[WHAT THE EXERCISE ASKS] Look through the records below for the line with "257 to 256 107". Return that line and each one after it up to and including the line with "314 to 268 212", exactly.

[RECORD EXCERPTS]
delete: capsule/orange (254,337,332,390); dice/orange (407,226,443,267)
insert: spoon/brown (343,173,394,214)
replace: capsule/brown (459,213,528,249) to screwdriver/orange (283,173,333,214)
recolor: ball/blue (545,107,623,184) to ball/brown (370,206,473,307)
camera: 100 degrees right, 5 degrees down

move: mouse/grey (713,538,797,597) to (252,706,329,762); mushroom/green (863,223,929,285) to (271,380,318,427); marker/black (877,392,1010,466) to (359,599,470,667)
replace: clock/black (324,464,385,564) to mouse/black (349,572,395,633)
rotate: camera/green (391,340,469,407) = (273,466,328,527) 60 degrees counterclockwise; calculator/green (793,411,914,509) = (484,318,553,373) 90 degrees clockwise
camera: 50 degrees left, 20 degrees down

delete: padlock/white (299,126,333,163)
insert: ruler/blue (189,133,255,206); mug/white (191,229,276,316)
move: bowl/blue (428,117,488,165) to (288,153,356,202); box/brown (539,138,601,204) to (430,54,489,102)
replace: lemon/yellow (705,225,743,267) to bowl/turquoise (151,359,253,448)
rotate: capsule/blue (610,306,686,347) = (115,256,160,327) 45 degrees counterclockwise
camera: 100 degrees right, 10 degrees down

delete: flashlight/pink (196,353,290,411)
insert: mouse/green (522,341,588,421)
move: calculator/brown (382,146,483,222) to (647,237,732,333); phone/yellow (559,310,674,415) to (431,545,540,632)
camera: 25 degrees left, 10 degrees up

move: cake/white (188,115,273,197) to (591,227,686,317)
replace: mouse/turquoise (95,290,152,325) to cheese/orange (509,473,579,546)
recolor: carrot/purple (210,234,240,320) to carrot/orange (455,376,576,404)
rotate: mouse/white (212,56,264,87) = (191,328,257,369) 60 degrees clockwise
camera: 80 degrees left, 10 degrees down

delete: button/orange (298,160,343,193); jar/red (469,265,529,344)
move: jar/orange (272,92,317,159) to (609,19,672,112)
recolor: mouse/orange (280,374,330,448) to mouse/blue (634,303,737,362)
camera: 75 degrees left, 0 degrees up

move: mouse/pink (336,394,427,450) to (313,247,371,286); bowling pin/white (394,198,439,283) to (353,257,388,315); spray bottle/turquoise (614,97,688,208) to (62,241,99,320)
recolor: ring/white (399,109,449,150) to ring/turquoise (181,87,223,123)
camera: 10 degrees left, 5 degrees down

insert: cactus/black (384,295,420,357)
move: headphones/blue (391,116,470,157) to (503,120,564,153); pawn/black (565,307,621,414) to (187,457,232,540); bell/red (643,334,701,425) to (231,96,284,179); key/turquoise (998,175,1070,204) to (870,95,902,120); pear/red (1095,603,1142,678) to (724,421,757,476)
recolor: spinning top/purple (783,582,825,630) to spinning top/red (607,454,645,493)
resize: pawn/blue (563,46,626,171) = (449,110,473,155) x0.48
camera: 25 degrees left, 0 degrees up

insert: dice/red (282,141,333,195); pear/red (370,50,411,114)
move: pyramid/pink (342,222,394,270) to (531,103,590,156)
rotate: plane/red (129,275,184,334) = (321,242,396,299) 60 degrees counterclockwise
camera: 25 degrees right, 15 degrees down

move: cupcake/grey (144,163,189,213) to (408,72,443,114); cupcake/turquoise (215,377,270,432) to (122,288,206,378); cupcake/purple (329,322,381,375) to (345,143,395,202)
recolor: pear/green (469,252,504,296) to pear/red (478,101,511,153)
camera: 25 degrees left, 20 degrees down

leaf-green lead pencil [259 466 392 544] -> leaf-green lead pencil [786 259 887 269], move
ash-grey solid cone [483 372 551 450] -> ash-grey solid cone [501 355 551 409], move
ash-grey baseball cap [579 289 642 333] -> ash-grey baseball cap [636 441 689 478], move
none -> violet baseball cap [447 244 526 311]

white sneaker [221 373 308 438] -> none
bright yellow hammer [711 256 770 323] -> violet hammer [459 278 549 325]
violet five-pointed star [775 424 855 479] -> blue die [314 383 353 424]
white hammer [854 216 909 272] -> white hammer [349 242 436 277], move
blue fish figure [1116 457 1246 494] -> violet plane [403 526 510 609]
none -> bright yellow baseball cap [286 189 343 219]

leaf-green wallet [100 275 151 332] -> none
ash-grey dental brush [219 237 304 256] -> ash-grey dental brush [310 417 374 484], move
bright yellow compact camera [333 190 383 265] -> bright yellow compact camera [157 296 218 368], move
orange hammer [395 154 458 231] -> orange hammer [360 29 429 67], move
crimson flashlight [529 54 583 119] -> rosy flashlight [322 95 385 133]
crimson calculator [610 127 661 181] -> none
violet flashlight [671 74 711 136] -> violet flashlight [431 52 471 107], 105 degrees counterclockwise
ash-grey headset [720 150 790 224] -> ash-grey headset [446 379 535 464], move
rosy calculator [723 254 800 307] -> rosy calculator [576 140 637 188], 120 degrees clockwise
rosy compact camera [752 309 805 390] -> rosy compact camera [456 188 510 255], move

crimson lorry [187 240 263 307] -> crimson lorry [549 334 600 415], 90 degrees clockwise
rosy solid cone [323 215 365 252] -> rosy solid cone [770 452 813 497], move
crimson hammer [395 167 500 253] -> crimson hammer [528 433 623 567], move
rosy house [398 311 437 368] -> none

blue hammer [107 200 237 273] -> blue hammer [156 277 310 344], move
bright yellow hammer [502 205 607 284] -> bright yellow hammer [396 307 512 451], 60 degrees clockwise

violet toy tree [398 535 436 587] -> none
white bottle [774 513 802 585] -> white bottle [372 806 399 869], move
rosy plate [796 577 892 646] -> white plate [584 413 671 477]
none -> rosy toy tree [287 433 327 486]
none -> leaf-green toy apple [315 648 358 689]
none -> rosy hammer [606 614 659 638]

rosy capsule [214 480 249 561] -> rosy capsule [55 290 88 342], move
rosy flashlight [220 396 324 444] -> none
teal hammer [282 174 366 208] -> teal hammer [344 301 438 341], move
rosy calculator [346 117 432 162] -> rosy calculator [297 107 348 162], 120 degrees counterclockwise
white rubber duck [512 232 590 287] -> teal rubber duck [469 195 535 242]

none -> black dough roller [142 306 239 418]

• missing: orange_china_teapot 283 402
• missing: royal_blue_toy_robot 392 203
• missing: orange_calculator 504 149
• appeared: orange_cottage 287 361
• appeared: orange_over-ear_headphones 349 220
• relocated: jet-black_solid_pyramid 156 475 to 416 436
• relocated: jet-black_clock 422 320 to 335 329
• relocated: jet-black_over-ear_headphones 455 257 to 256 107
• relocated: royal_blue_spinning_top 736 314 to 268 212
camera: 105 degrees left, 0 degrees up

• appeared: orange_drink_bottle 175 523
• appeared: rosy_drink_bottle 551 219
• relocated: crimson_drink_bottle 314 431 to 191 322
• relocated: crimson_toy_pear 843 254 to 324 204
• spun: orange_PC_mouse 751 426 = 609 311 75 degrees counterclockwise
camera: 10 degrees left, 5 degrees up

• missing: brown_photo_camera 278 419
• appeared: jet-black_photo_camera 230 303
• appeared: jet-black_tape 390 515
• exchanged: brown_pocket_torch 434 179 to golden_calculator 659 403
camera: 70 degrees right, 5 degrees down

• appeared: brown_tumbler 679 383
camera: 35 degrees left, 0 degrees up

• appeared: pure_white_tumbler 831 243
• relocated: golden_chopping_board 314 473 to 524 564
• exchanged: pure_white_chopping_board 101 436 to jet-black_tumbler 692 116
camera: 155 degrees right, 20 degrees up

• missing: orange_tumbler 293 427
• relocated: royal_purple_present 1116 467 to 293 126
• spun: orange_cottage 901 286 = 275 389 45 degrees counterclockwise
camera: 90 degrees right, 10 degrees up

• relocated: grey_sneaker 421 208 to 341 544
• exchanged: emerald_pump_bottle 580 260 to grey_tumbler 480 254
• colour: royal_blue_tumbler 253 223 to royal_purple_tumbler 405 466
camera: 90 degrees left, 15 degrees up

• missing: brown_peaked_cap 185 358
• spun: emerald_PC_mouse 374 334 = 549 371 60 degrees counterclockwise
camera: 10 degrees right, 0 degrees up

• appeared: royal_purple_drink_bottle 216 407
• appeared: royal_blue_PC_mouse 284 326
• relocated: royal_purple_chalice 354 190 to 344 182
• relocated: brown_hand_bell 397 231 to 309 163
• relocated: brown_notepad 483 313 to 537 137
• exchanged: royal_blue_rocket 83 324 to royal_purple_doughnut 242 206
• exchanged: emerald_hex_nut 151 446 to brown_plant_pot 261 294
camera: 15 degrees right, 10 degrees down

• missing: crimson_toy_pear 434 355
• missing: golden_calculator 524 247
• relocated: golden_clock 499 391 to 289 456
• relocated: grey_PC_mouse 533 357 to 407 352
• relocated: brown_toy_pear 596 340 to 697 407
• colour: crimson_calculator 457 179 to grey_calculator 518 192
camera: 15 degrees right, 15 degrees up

[EXERCISE ANSWER]
• relocated: jet-black_over-ear_headphones 455 257 to 256 107
• relocated: royal_blue_spinning_top 736 314 to 268 212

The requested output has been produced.